[Modification records]
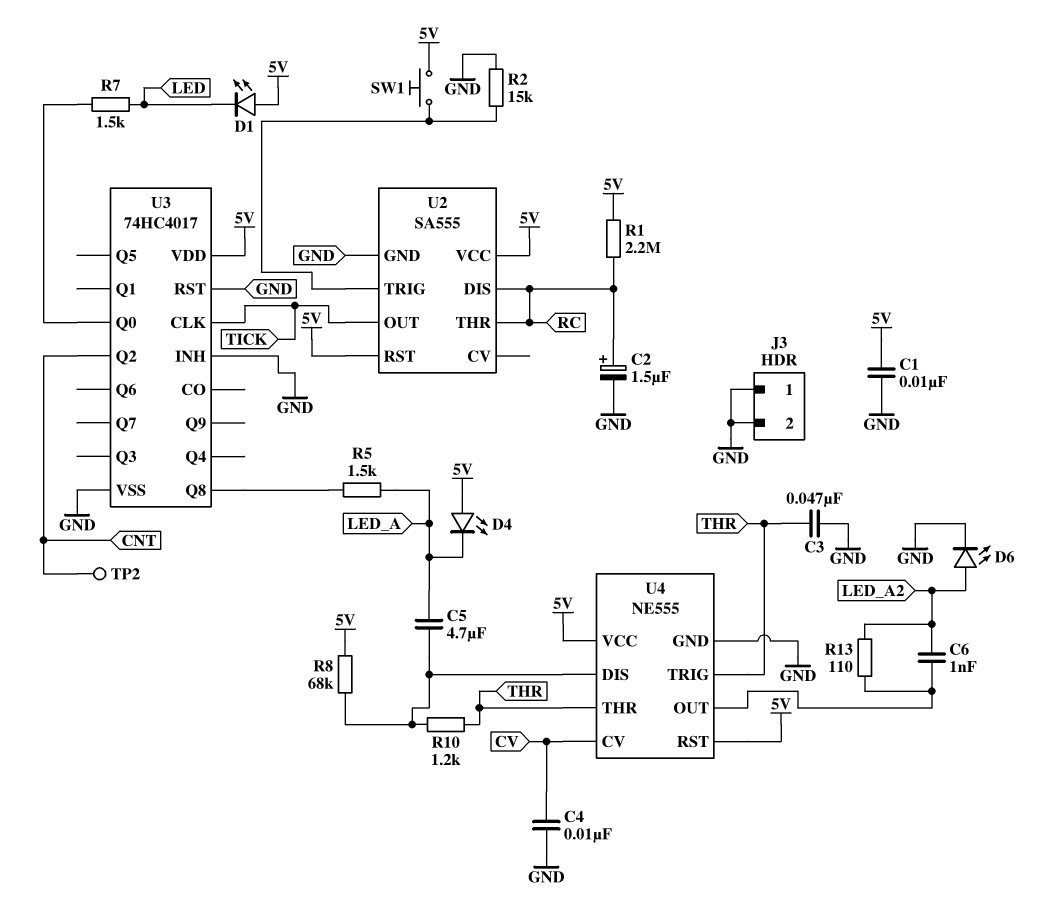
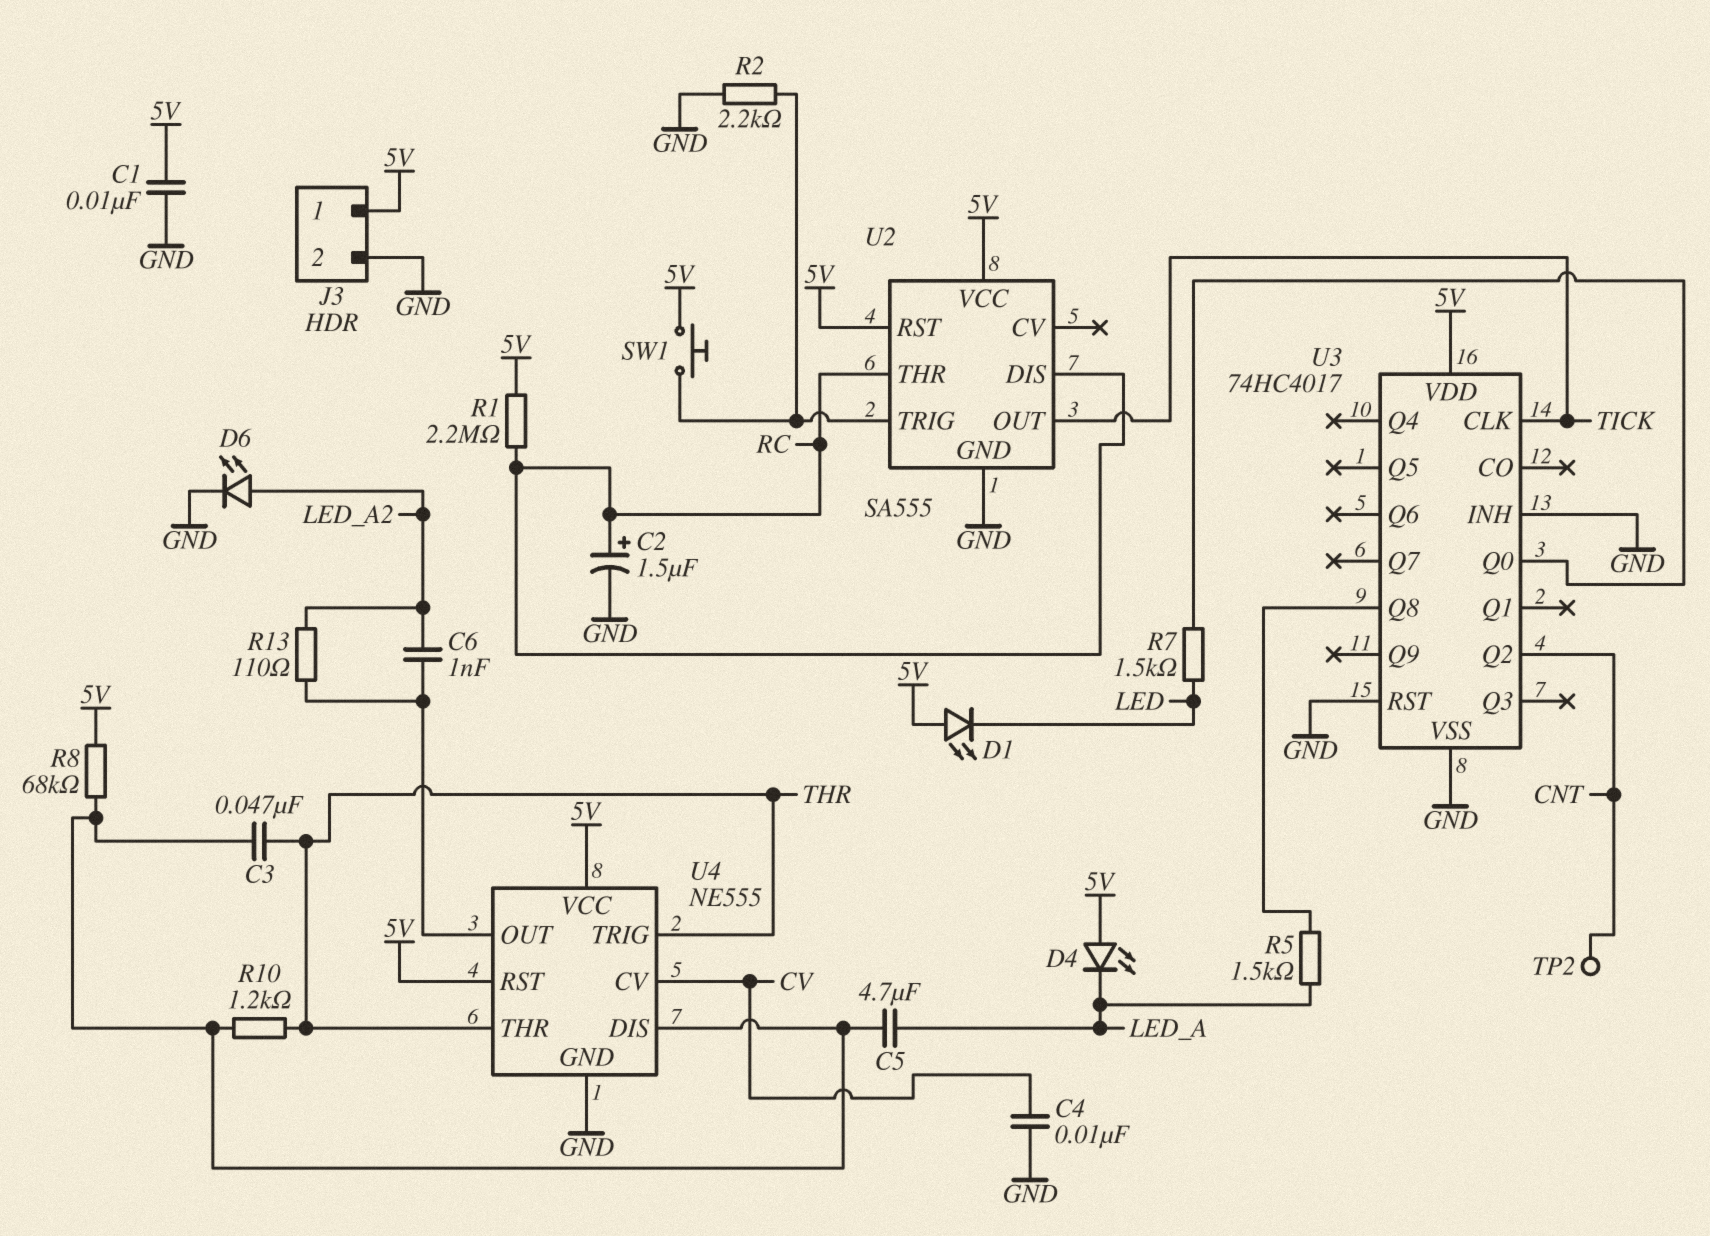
C3: 47nF (GND, THR) -> 47nF (THR, U4/DIS)
J3 pin 1: GND -> 5V
R2: 15k (GND, U2/TRIG) -> 2.2k (GND, U2/TRIG)

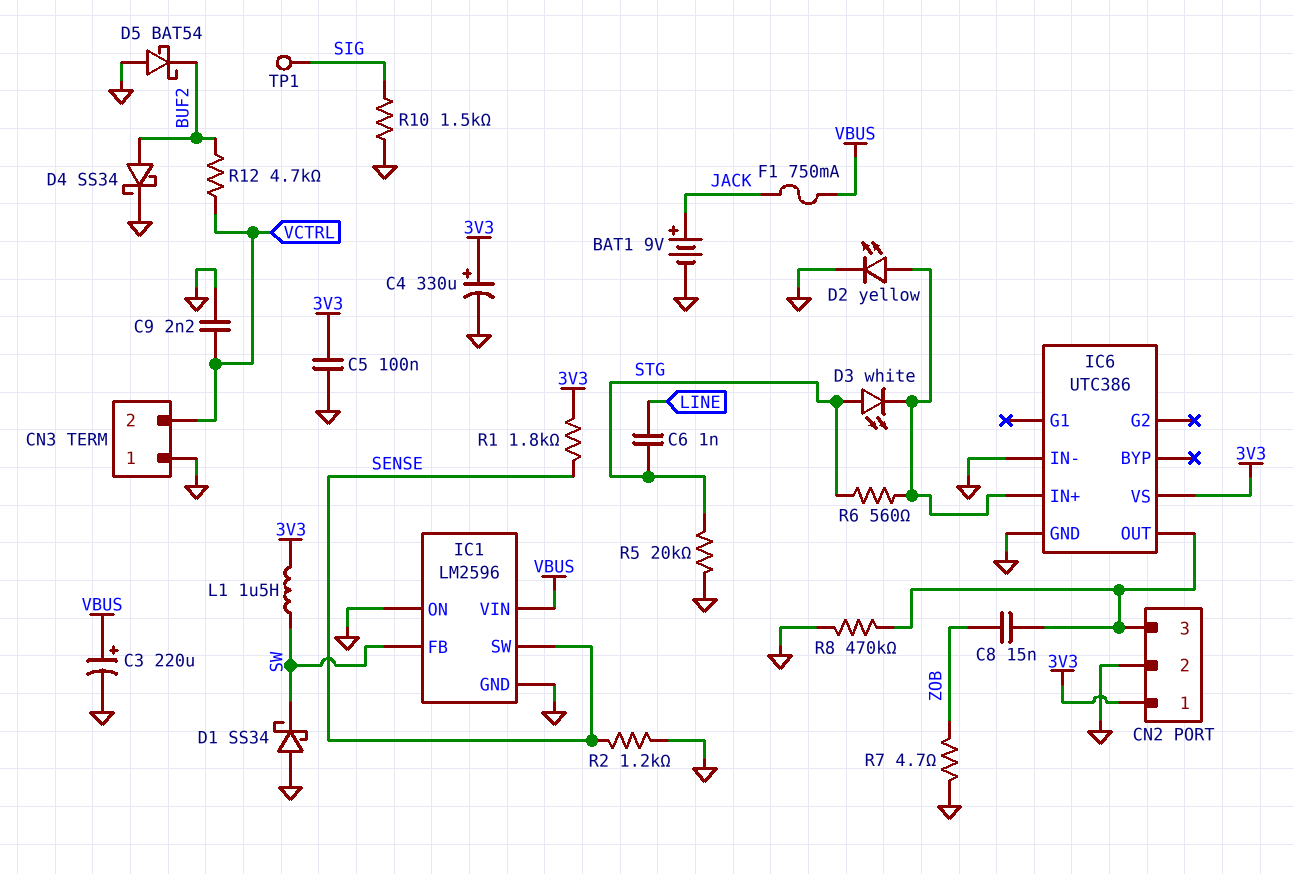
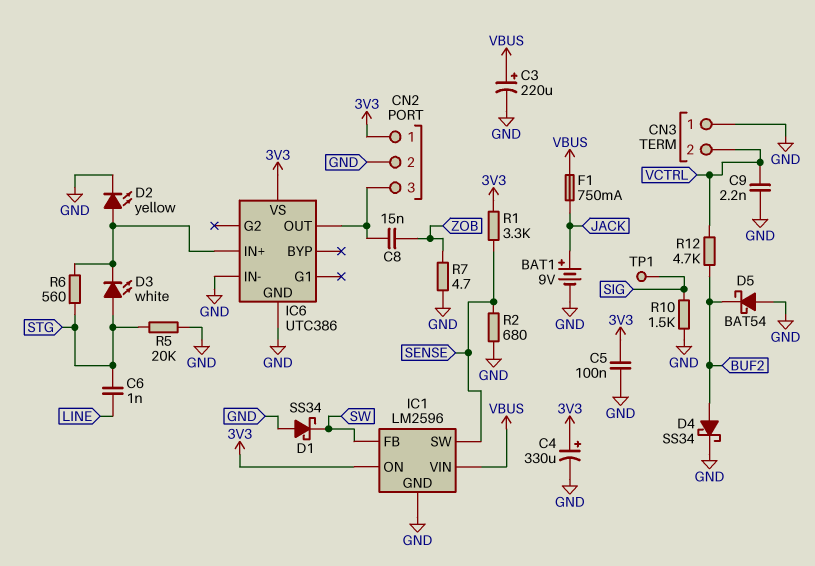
IC1 pin ON: GND -> 3V3
L1: 1.5uH (3V3, SW) -> none
R1: 1.8k (3V3, SENSE) -> 3.3k (3V3, SENSE)
R2: 1.2k (GND, SENSE) -> 680 (GND, SENSE)
R8: 470k (CN2/3, GND) -> none

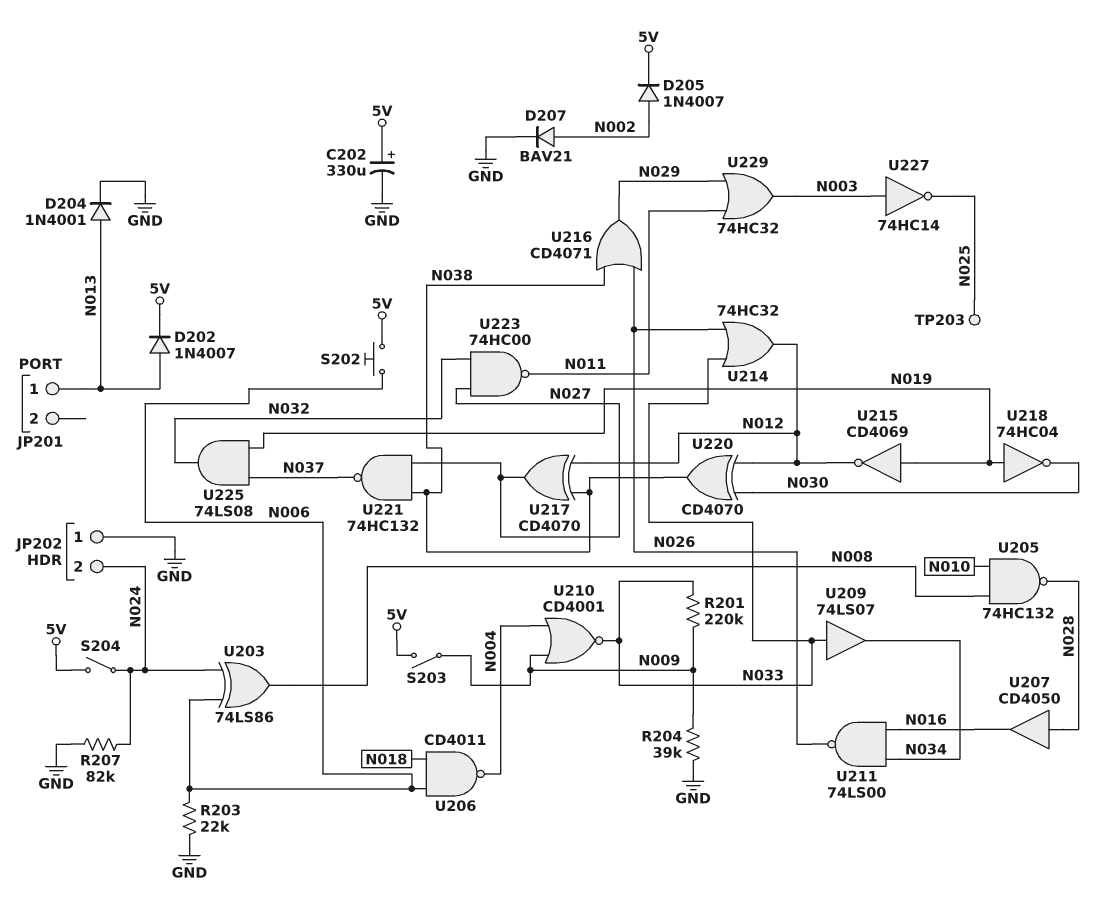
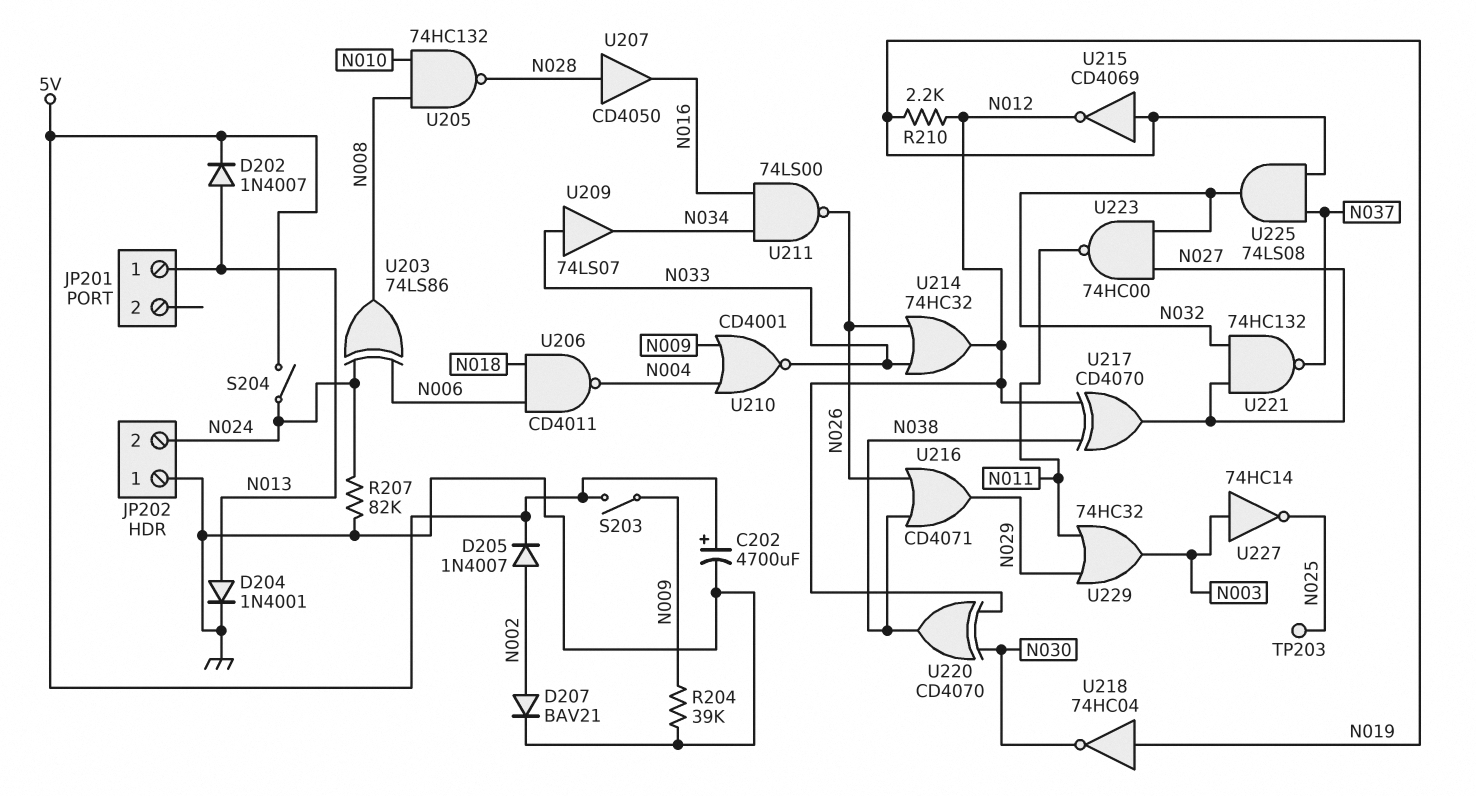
C202: 330uF (plus 5V, minus GND) -> 4700uF (plus 5V, minus GND)
R201: 220k (N009, N033) -> none
R203: 22k (GND, N006) -> none
R210: none -> 2.2k (N012, N019)
S202: button (5V, N006) -> none
U221: NAND 74HC132 (in N027, in N038, out N037) -> NAND 74HC132 (in N027, in N032, out N037)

### REQUIREMENT
Each line from the one holding "R201: 220k (N009, N033) -> none" to the end of the data above goes into the answer exactly as written, and no other line does.

### OUTPUT
R201: 220k (N009, N033) -> none
R203: 22k (GND, N006) -> none
R210: none -> 2.2k (N012, N019)
S202: button (5V, N006) -> none
U221: NAND 74HC132 (in N027, in N038, out N037) -> NAND 74HC132 (in N027, in N032, out N037)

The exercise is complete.